• EXERCISE PROMPT: The entries below are to be returned as written, with all pictures dropped.

• DATA RECORDS:
....................
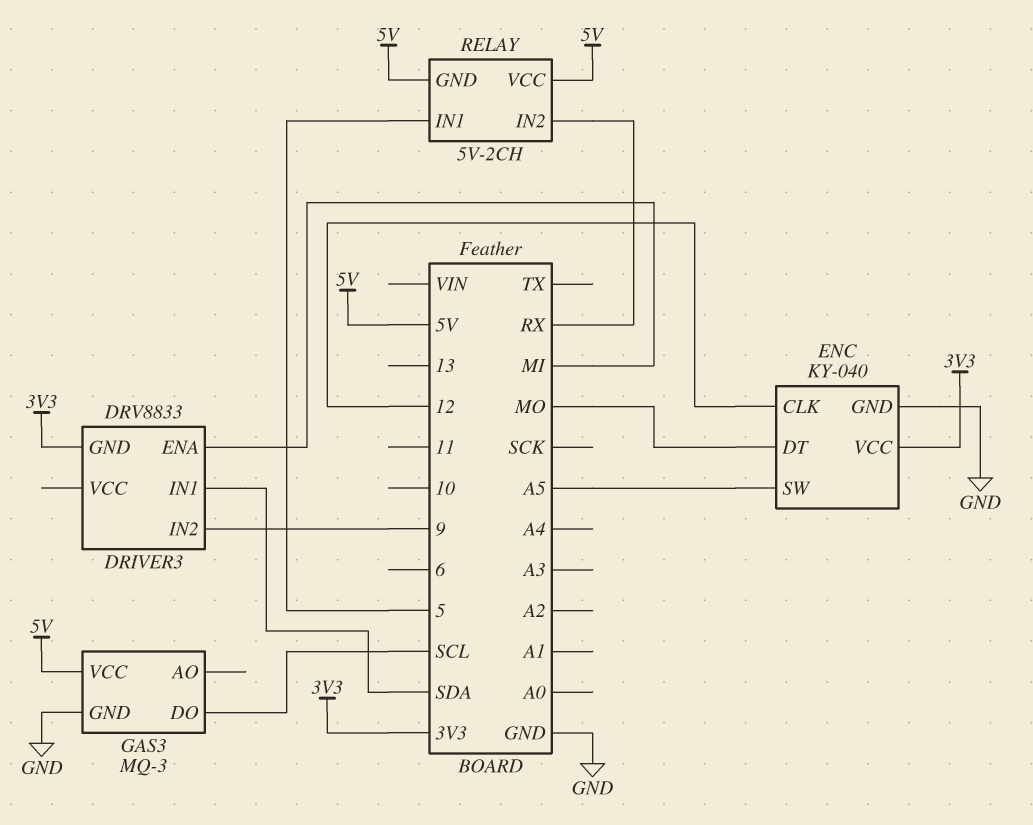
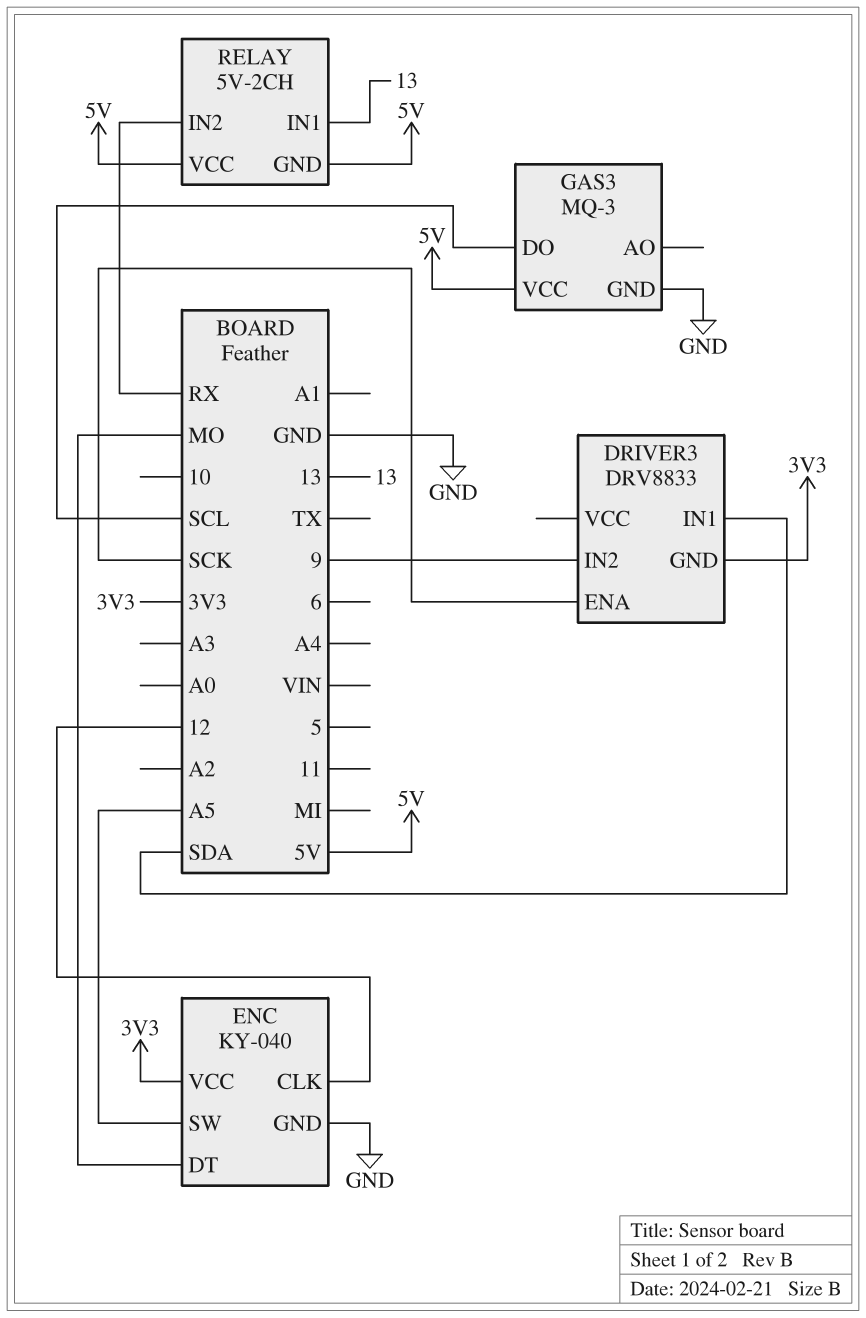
DRIVER3 pin ENA: MI -> SCK
RELAY pin IN1: 5 -> 13

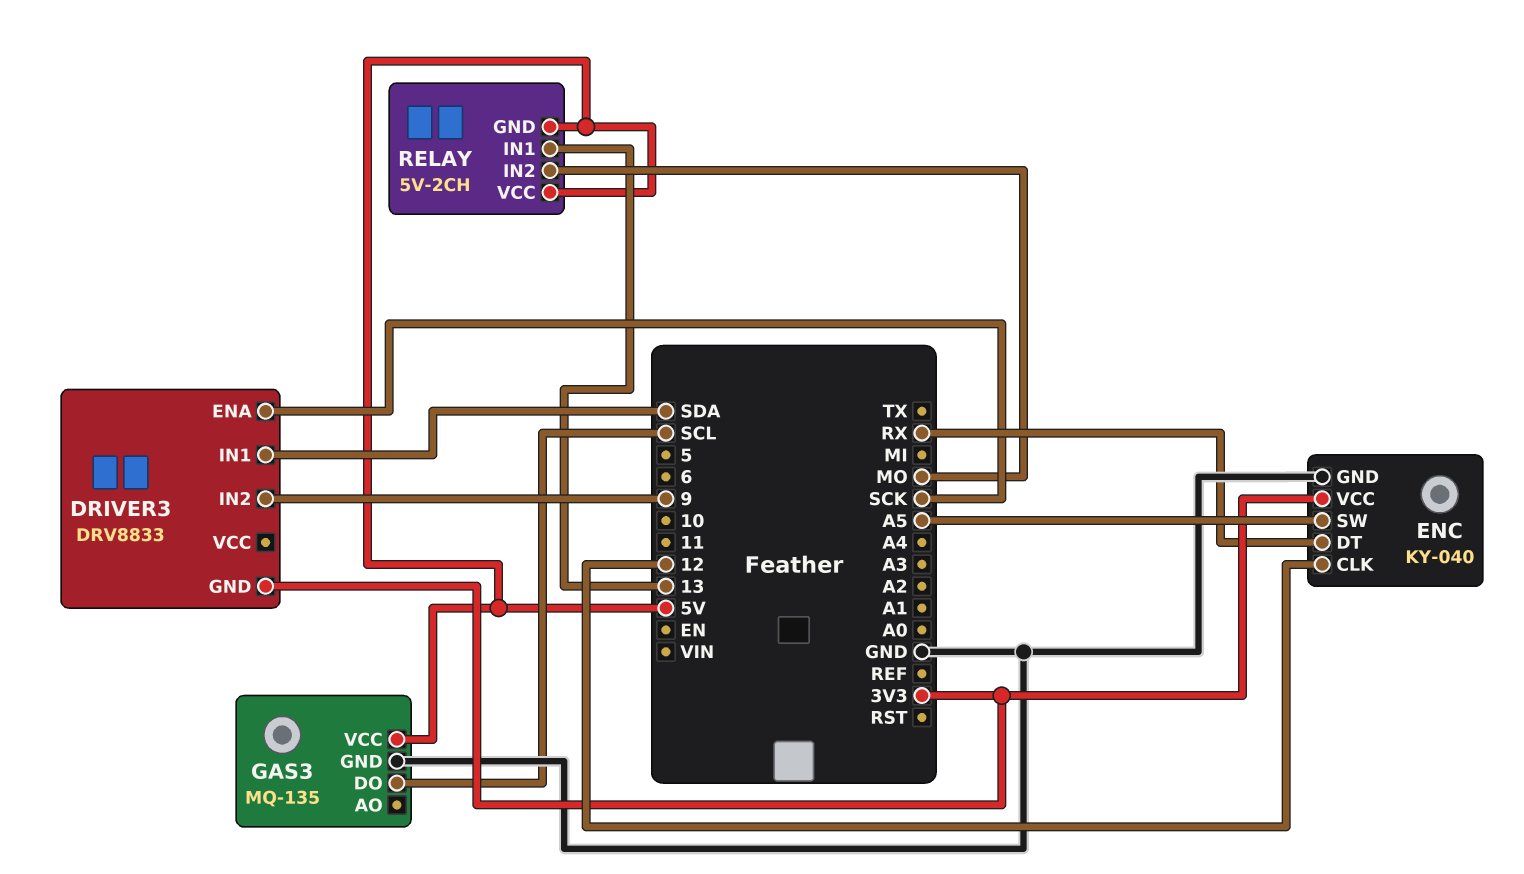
ENC pin DT: MO -> RX
GAS3: MQ-3 -> MQ-135
RELAY pin IN2: RX -> MO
....................
• TASK SOLUTION:
DRIVER3 pin ENA: MI -> SCK
RELAY pin IN1: 5 -> 13

ENC pin DT: MO -> RX
GAS3: MQ-3 -> MQ-135
RELAY pin IN2: RX -> MO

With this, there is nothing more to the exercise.